**WHAT TO WORK ON**
Search the listing below for the word "yellow" and return each line that contains it.
____ ENTRIES PROVIDED
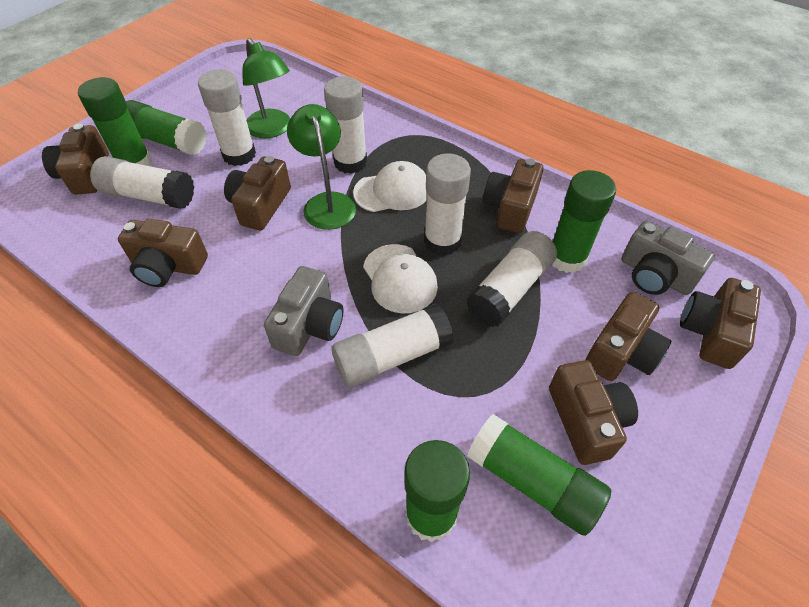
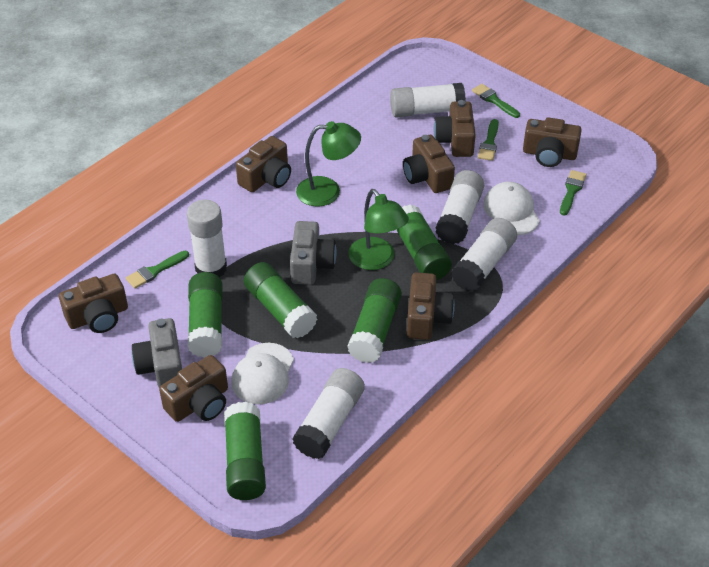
green brush: 0 -> 4
white glue stick: 6 -> 5

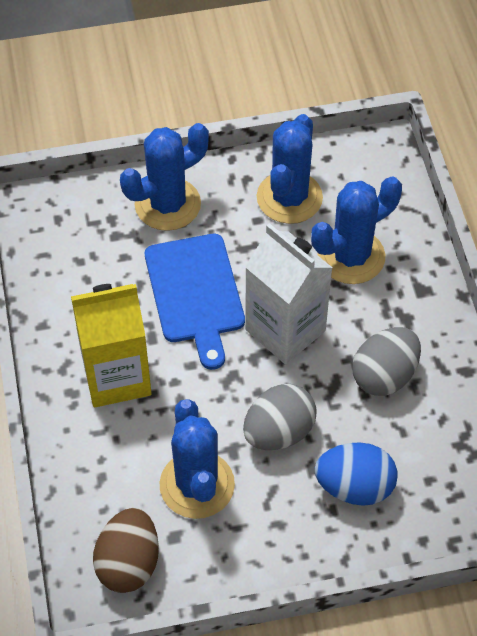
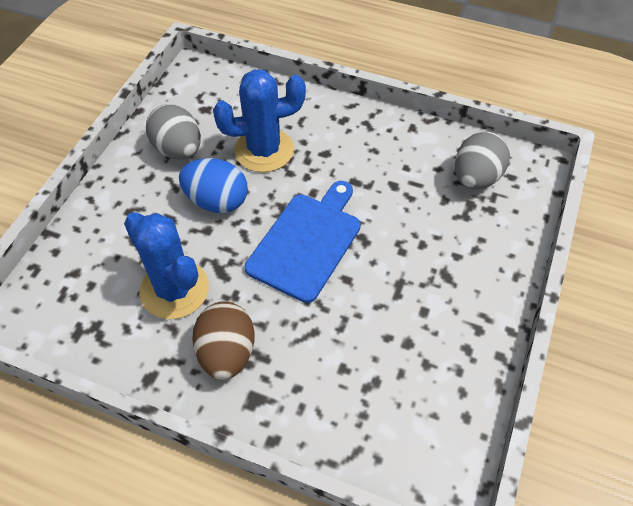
blue cactus: 4 -> 2
white carton: 1 -> 0
yellow carton: 1 -> 0

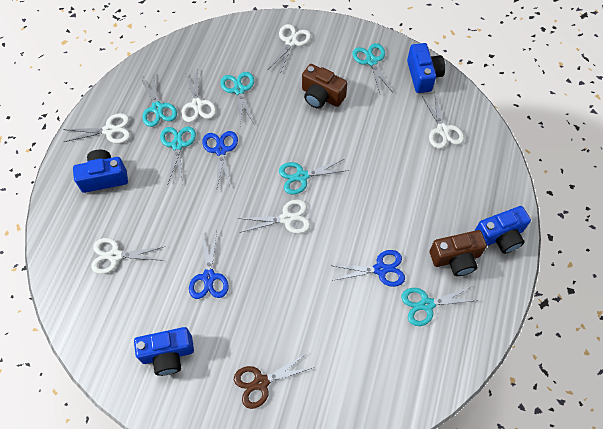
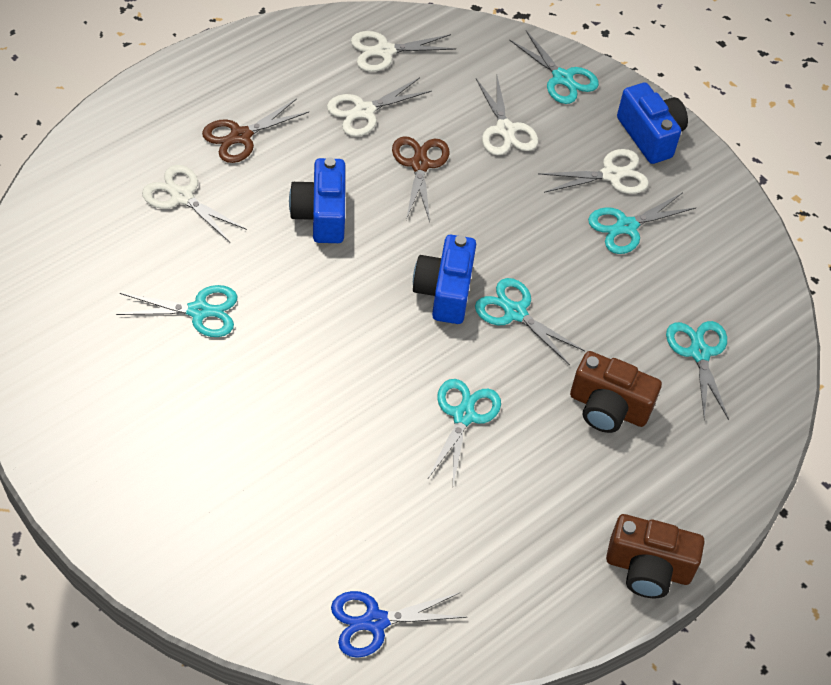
blue camera: 4 -> 3
blue scissors: 3 -> 1
brown scissors: 1 -> 2
white scissors: 6 -> 5

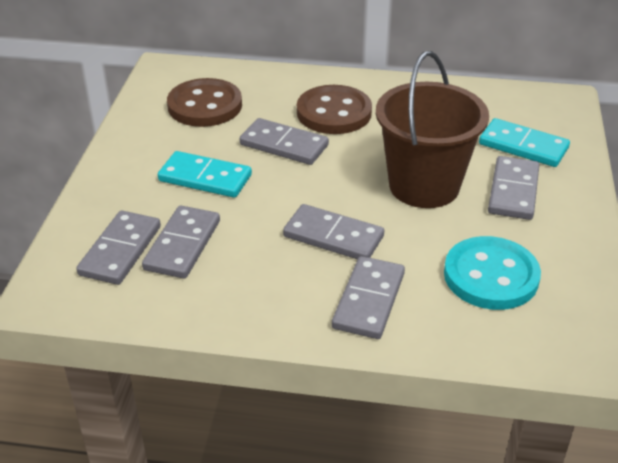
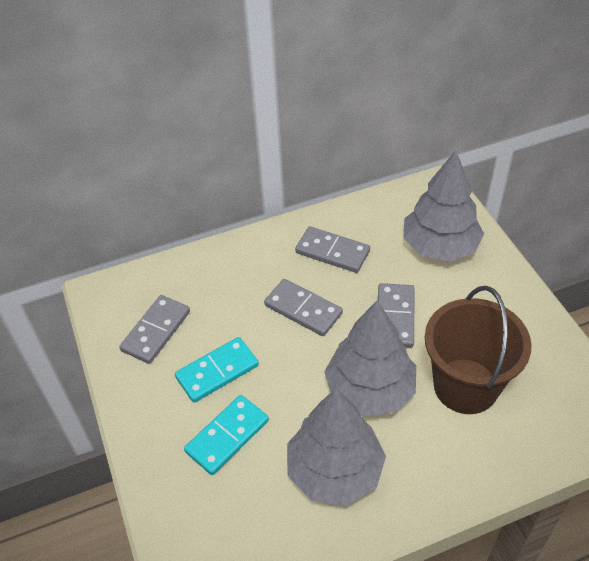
brown button: 2 -> 0
grey domino: 6 -> 4
grey tree: 0 -> 3
turquoise button: 1 -> 0

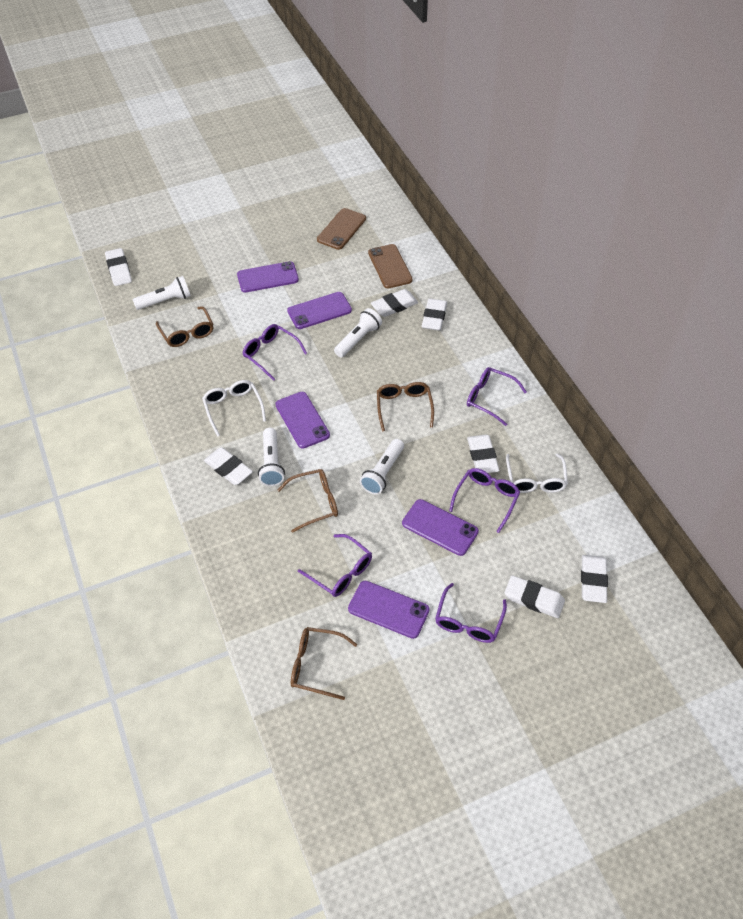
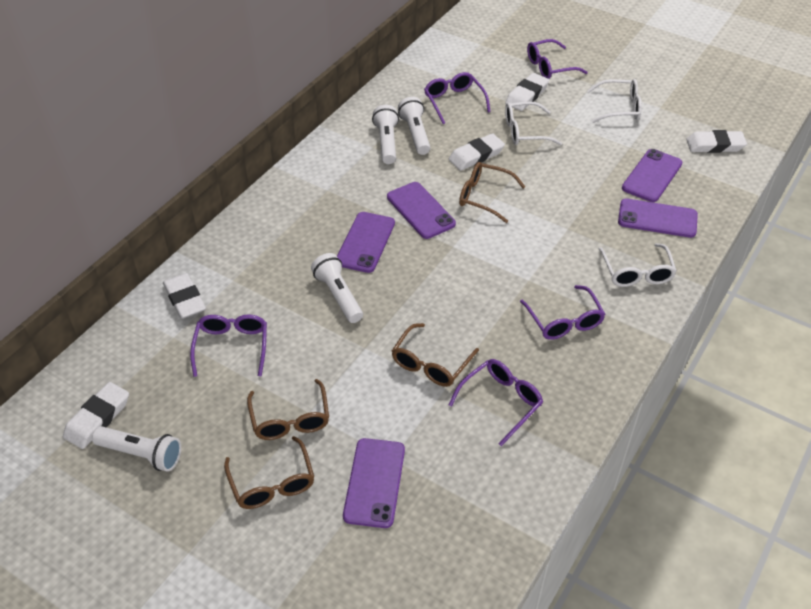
brown phone: 2 -> 0
white eraser: 7 -> 5
white glasses: 2 -> 3

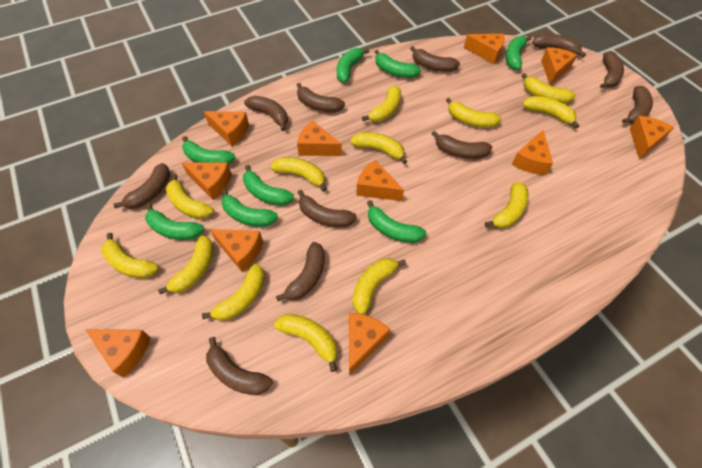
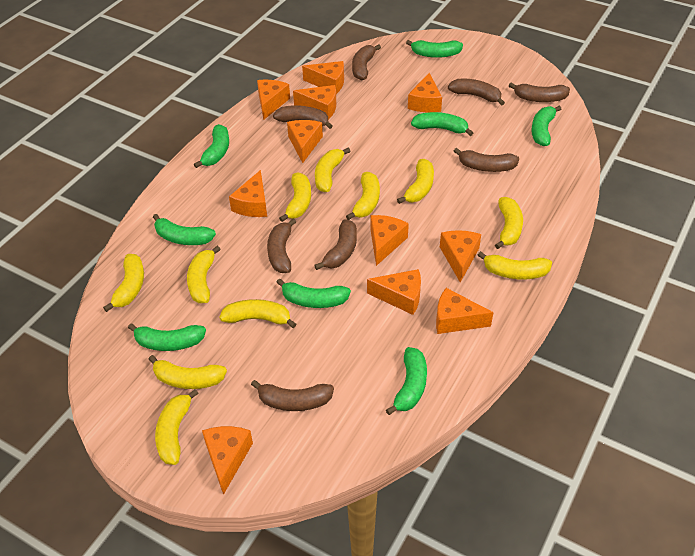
brown banana: 11 -> 8
yellow banana: 13 -> 11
________
**ANSWER TO THE EXERCISE**
yellow carton: 1 -> 0
yellow banana: 13 -> 11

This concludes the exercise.